| Description of the task |
The copy you give must match the records exactly, except that it holds no images.

| Source data |
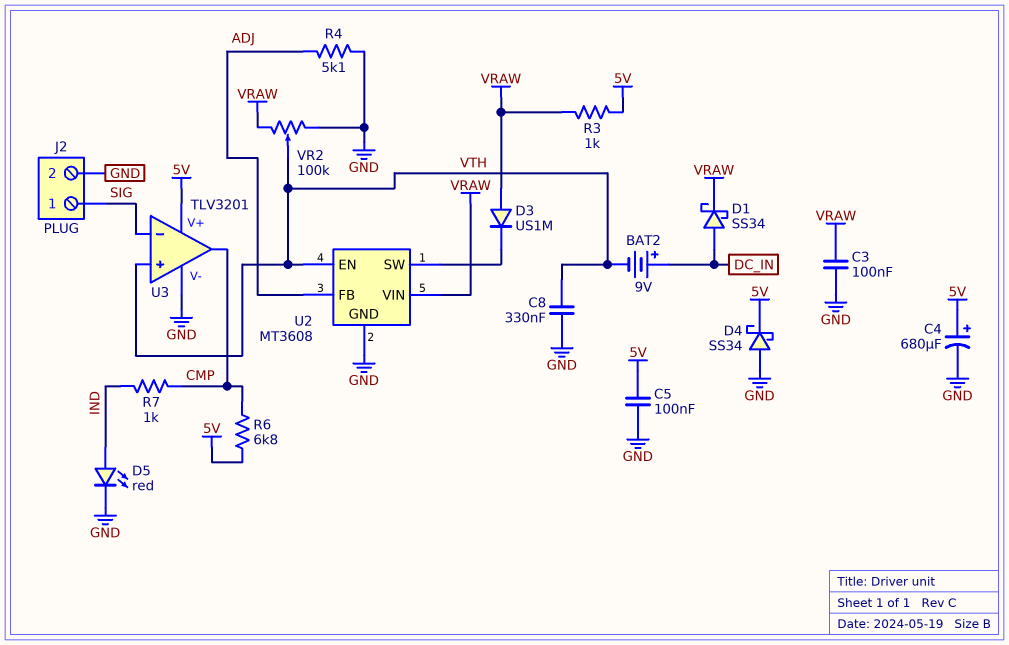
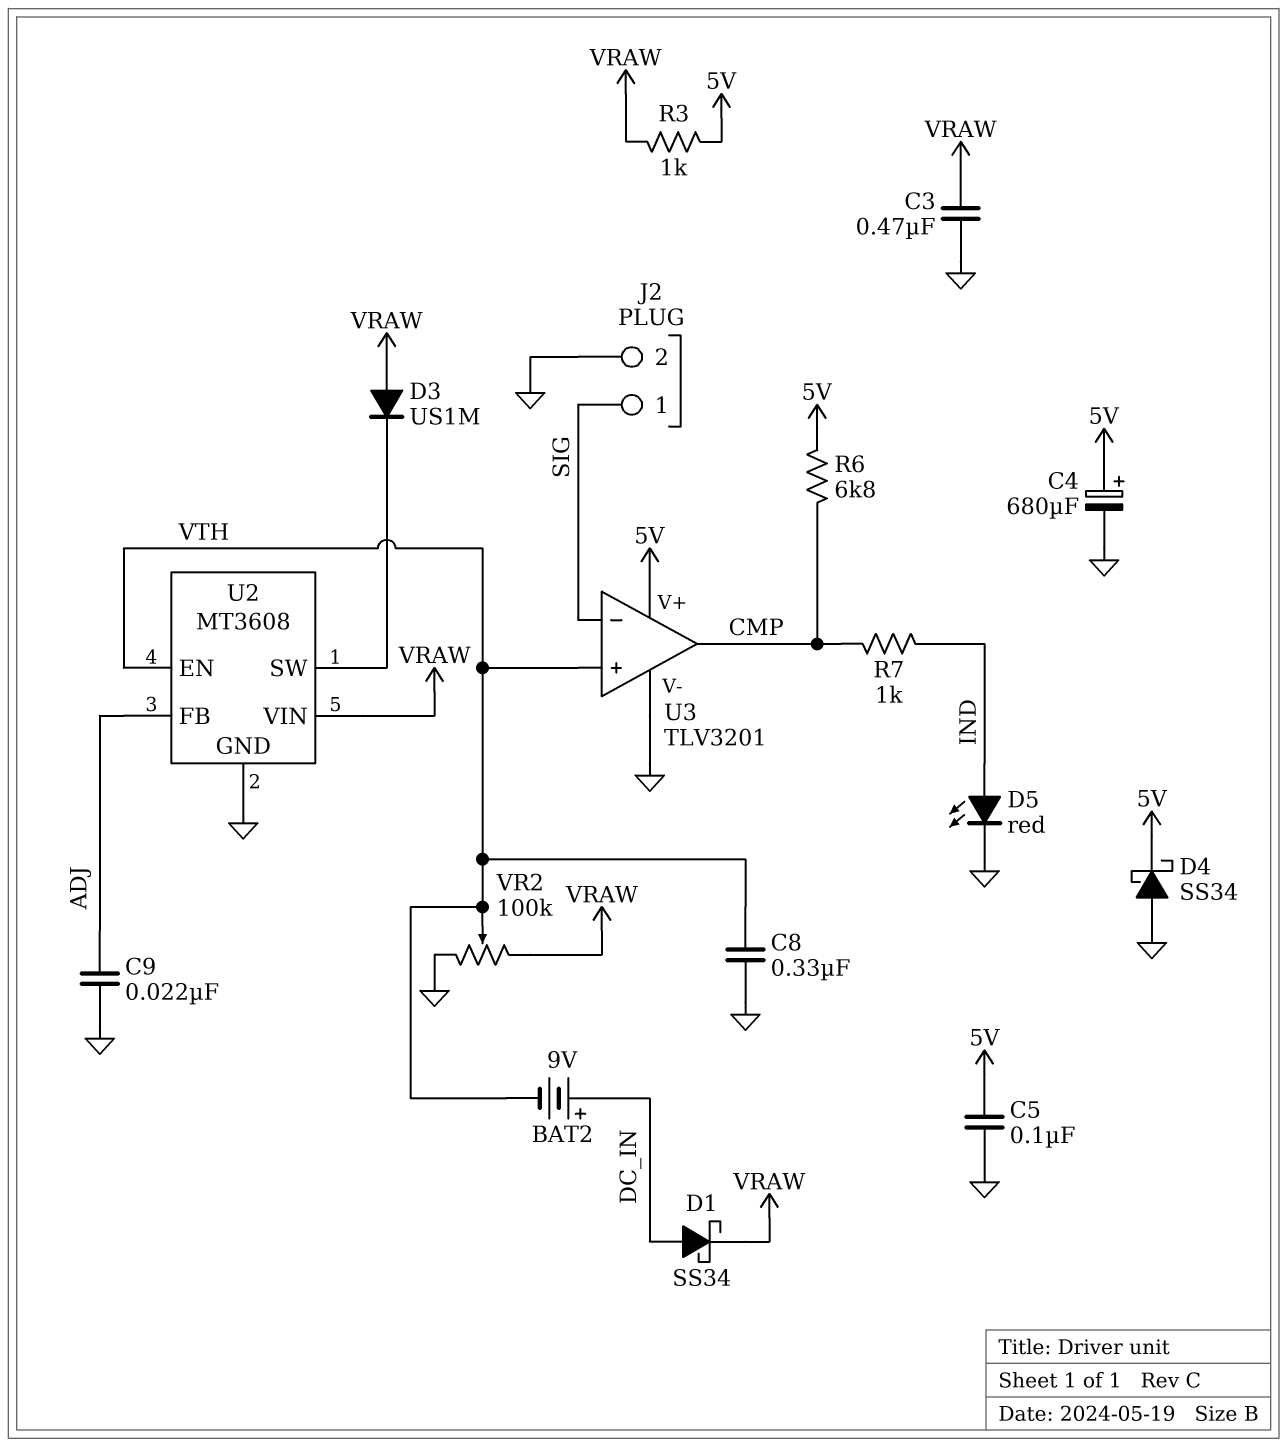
C3: 100nF (GND, VRAW) -> 470nF (GND, VRAW)
C9: none -> 22nF (ADJ, GND)
R4: 5.1k (ADJ, GND) -> none

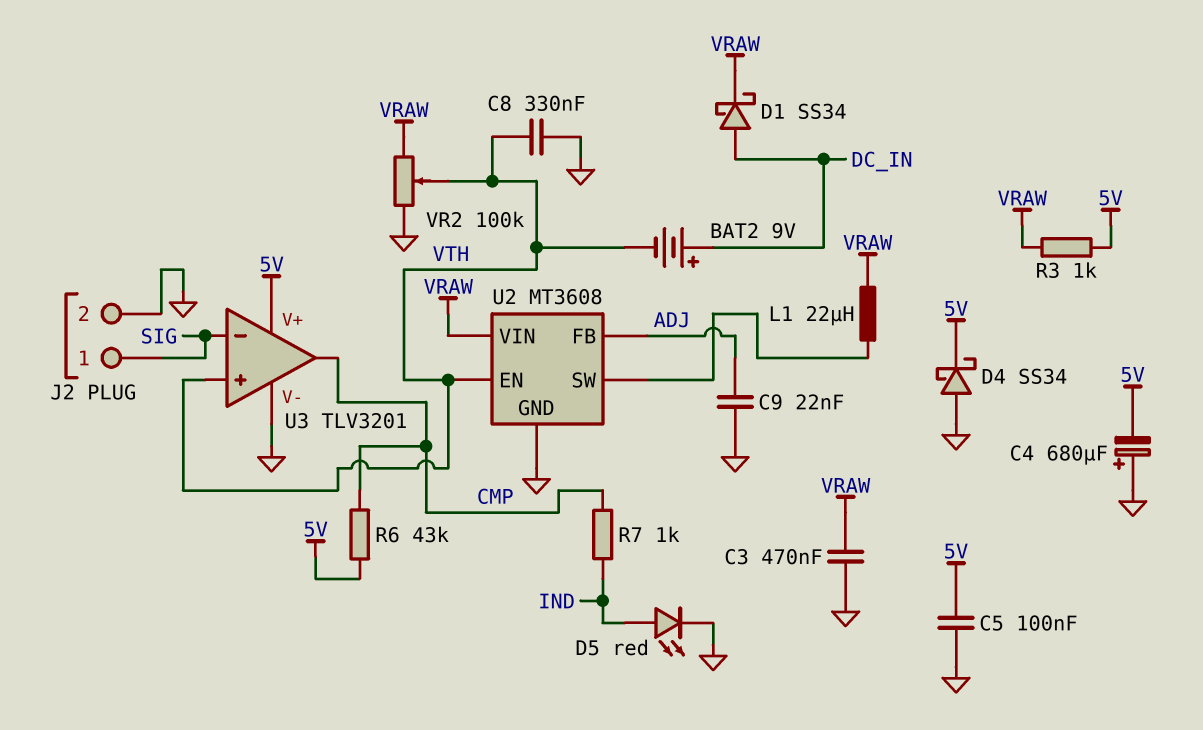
C4: 680uF (plus 5V, minus GND) -> 680uF (plus GND, minus 5V)
D3: diode US1M (A VRAW, K U2/SW) -> none
L1: none -> 22uH (U2/SW, VRAW)
R6: 6.8k (5V, CMP) -> 43k (5V, CMP)

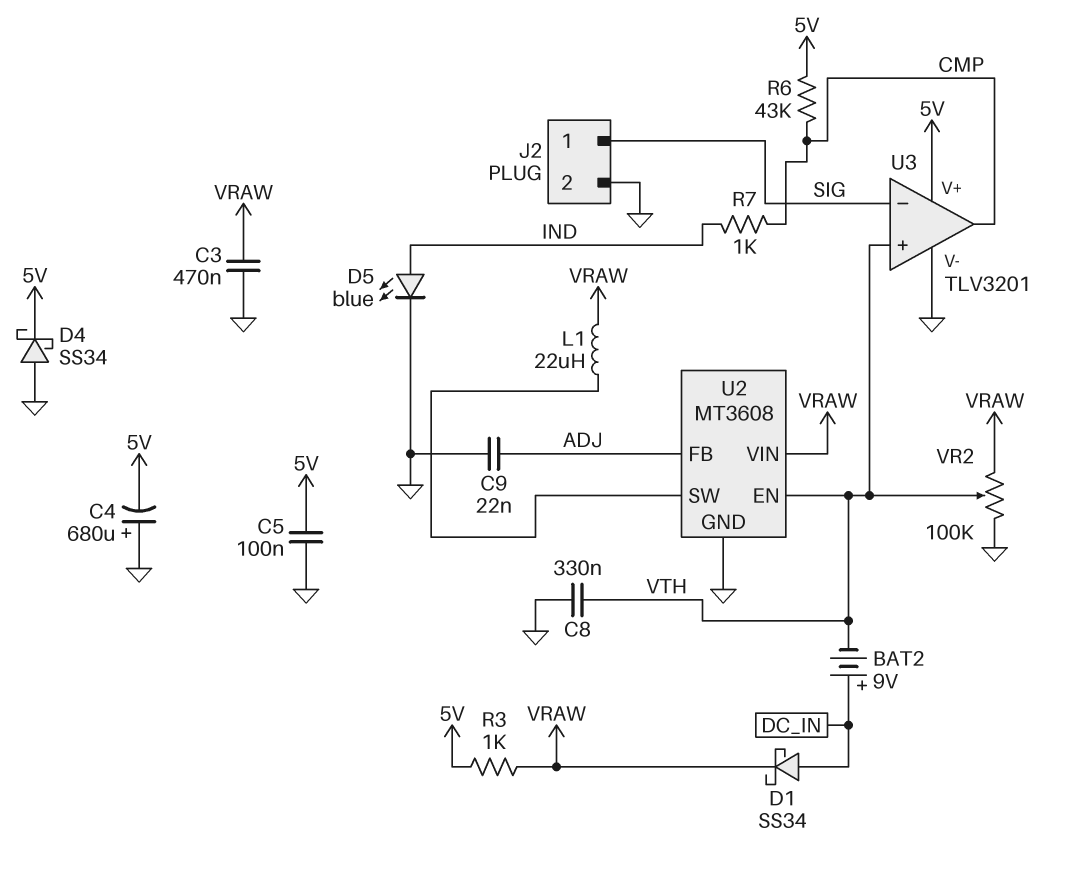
D5: LED red (A IND, K GND) -> LED blue (A IND, K GND)

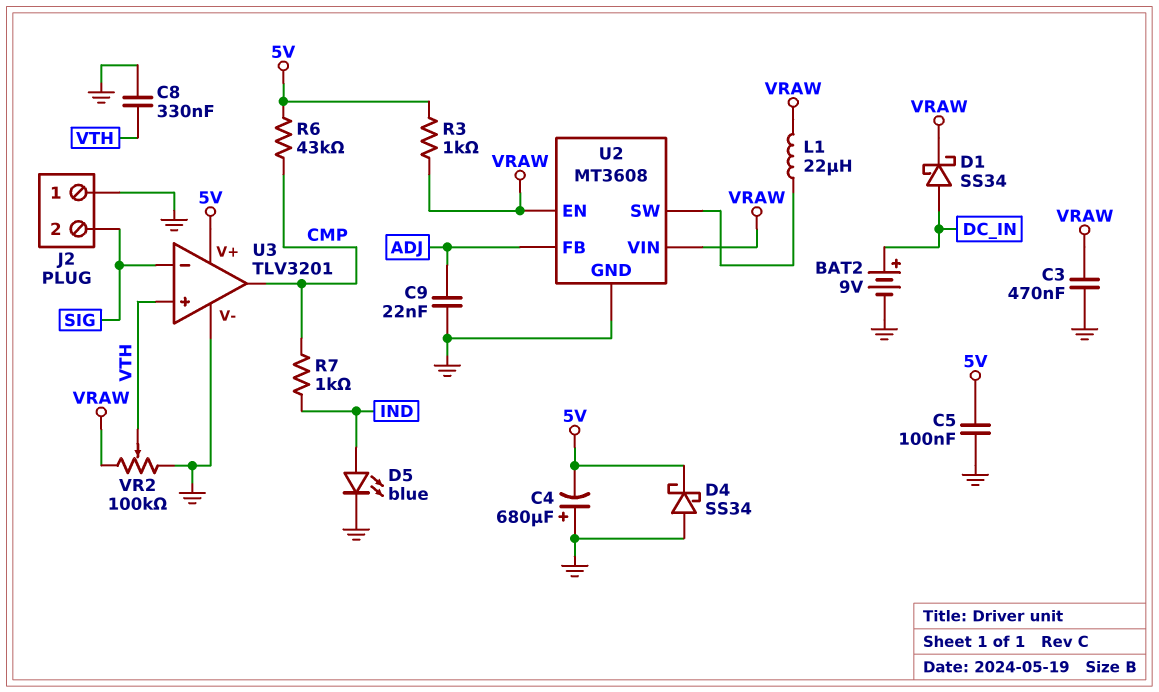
BAT2: 9V (plus DC_IN, minus VTH) -> 9V (plus DC_IN, minus GND)
J2 pin 1: SIG -> GND
J2 pin 2: GND -> SIG
U2 pin EN: VTH -> VRAW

| Exercise answer |
C3: 100nF (GND, VRAW) -> 470nF (GND, VRAW)
C9: none -> 22nF (ADJ, GND)
R4: 5.1k (ADJ, GND) -> none

C4: 680uF (plus 5V, minus GND) -> 680uF (plus GND, minus 5V)
D3: diode US1M (A VRAW, K U2/SW) -> none
L1: none -> 22uH (U2/SW, VRAW)
R6: 6.8k (5V, CMP) -> 43k (5V, CMP)

D5: LED red (A IND, K GND) -> LED blue (A IND, K GND)

BAT2: 9V (plus DC_IN, minus VTH) -> 9V (plus DC_IN, minus GND)
J2 pin 1: SIG -> GND
J2 pin 2: GND -> SIG
U2 pin EN: VTH -> VRAW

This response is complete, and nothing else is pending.